TASK DETAILS => Skip any pictures. Repeat the data exactly, from its first line through the line that holds "none -> orange plate F3:G3 level 2", both included.

INFORMATION SUPPLIED =>
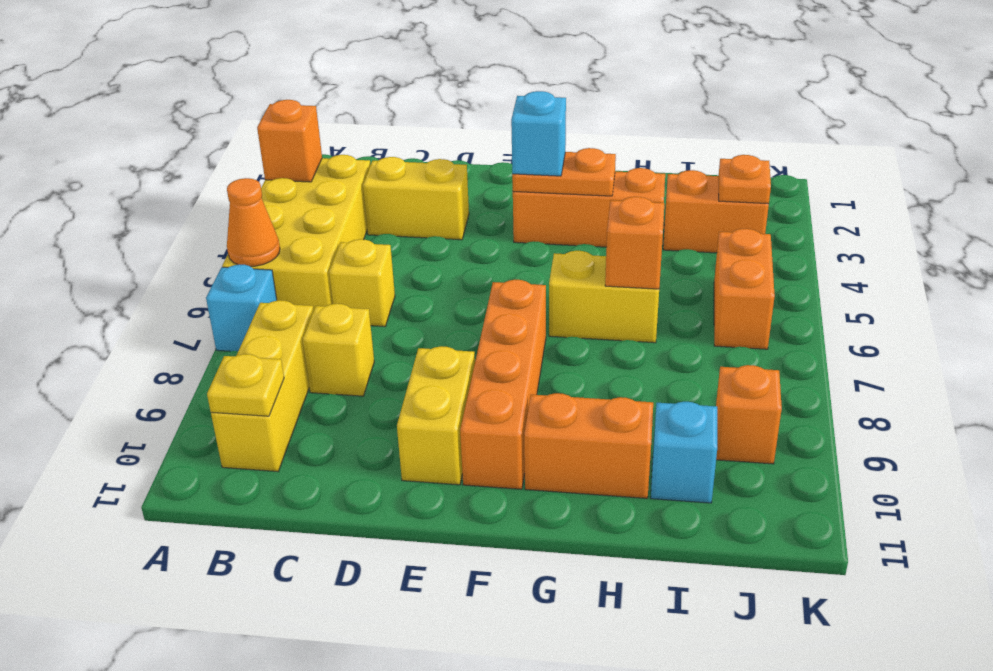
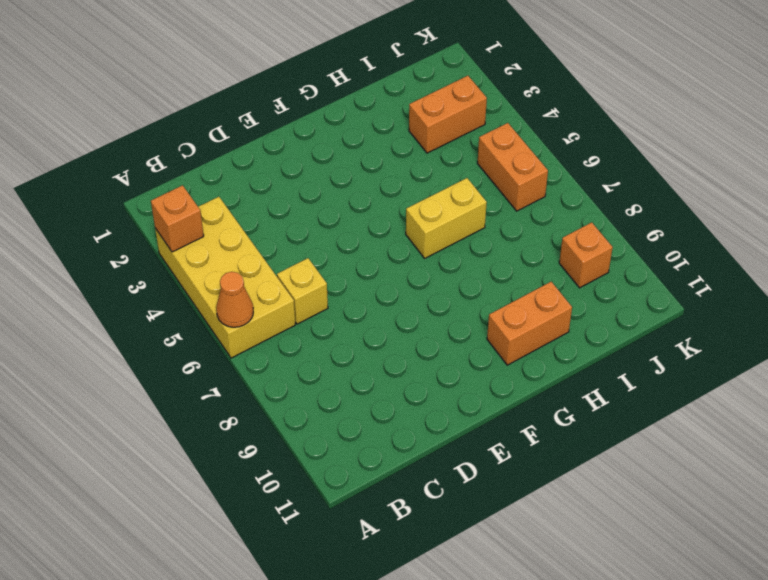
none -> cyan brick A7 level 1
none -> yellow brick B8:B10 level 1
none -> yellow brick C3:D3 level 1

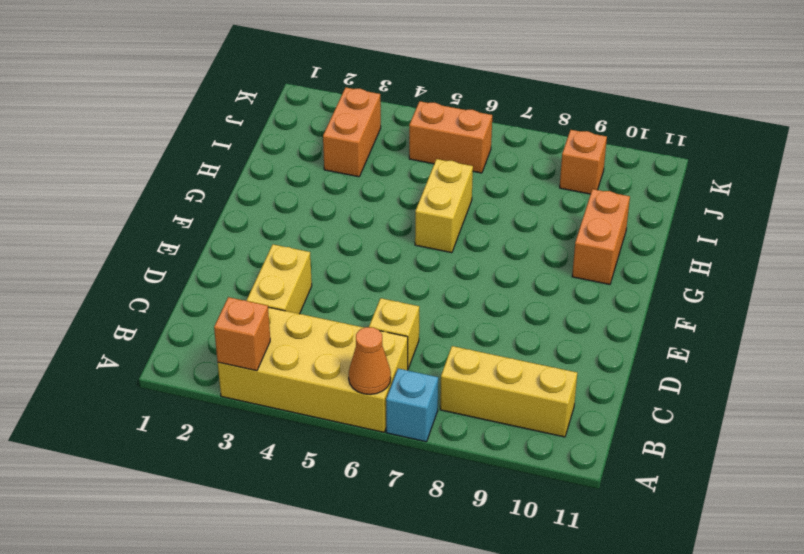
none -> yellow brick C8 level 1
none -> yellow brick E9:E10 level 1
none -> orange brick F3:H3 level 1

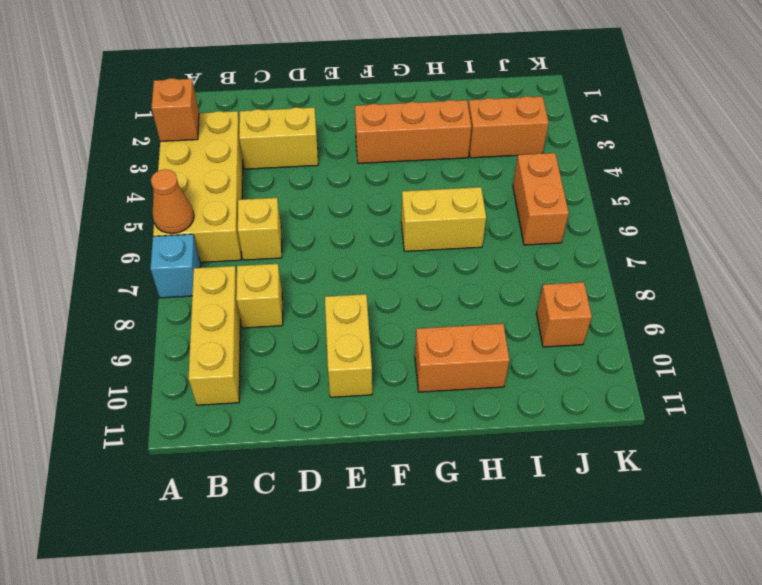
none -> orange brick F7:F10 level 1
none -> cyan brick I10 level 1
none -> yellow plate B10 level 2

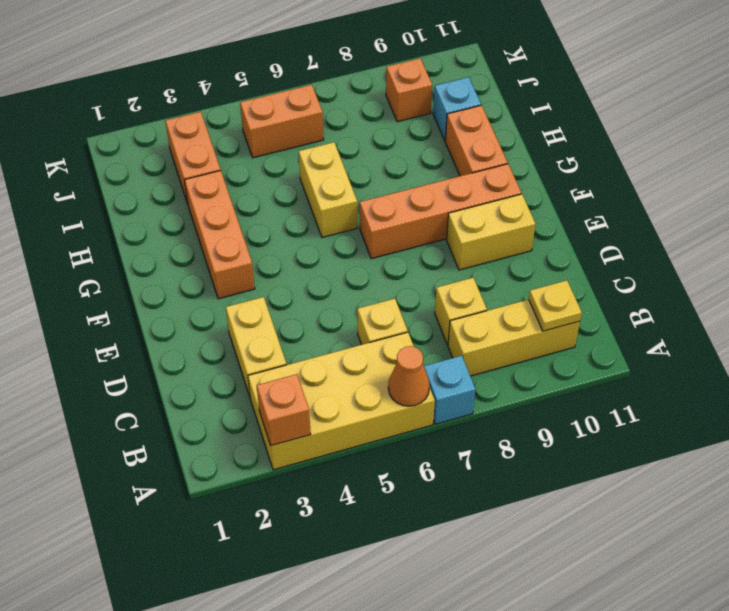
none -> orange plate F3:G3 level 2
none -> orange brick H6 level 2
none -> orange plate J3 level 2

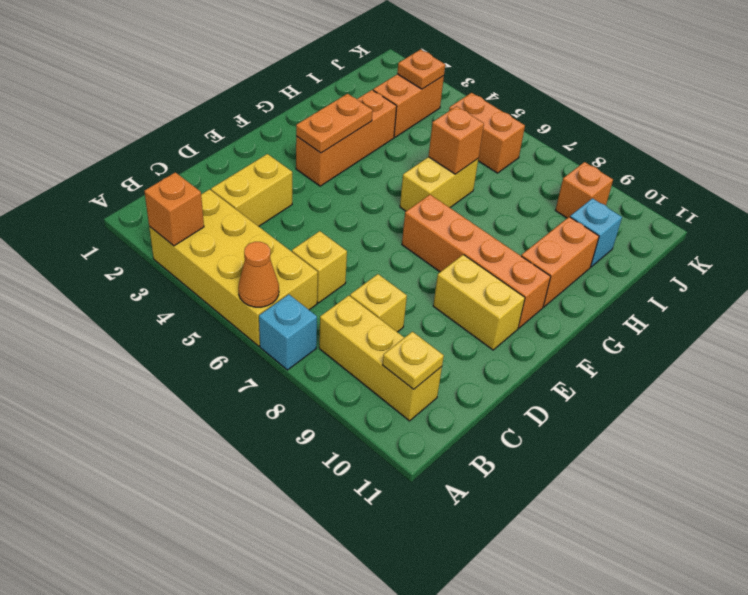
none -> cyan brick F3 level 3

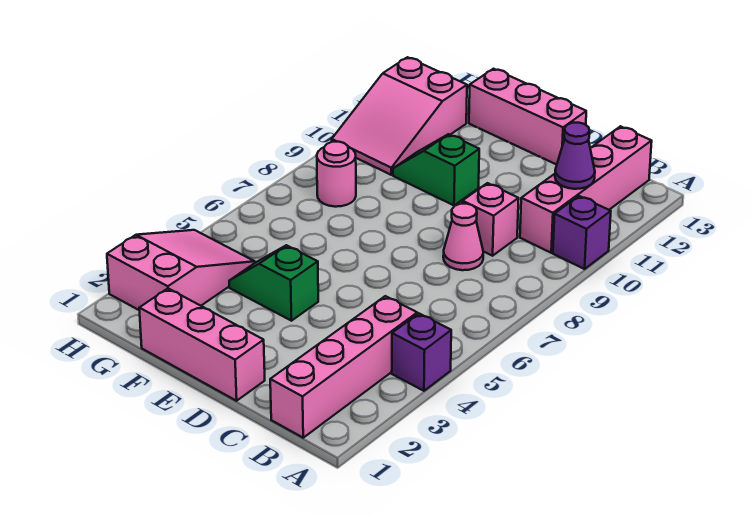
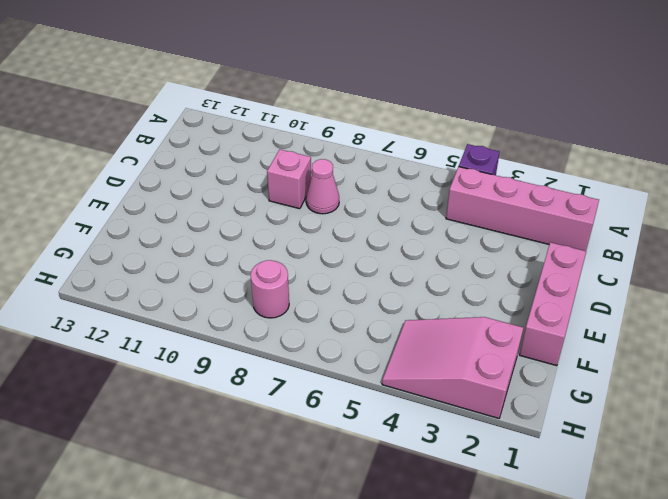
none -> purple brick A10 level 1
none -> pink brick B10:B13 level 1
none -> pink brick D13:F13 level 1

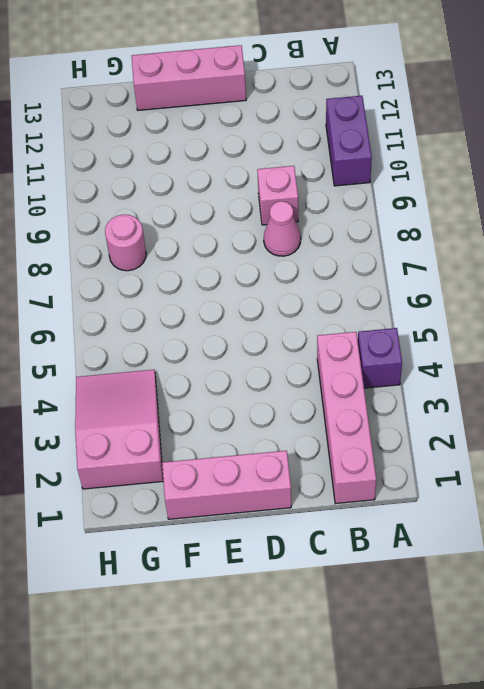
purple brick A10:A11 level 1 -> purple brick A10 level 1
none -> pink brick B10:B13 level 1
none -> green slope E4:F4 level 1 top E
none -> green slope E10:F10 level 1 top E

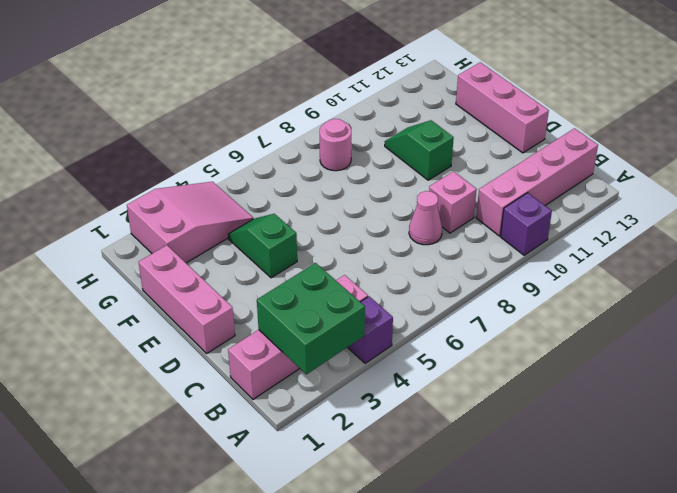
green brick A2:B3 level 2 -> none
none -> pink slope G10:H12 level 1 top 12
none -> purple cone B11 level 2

ANSWER BELOW =>
none -> cyan brick A7 level 1
none -> yellow brick B8:B10 level 1
none -> yellow brick C3:D3 level 1

none -> yellow brick C8 level 1
none -> yellow brick E9:E10 level 1
none -> orange brick F3:H3 level 1

none -> orange brick F7:F10 level 1
none -> cyan brick I10 level 1
none -> yellow plate B10 level 2

none -> orange plate F3:G3 level 2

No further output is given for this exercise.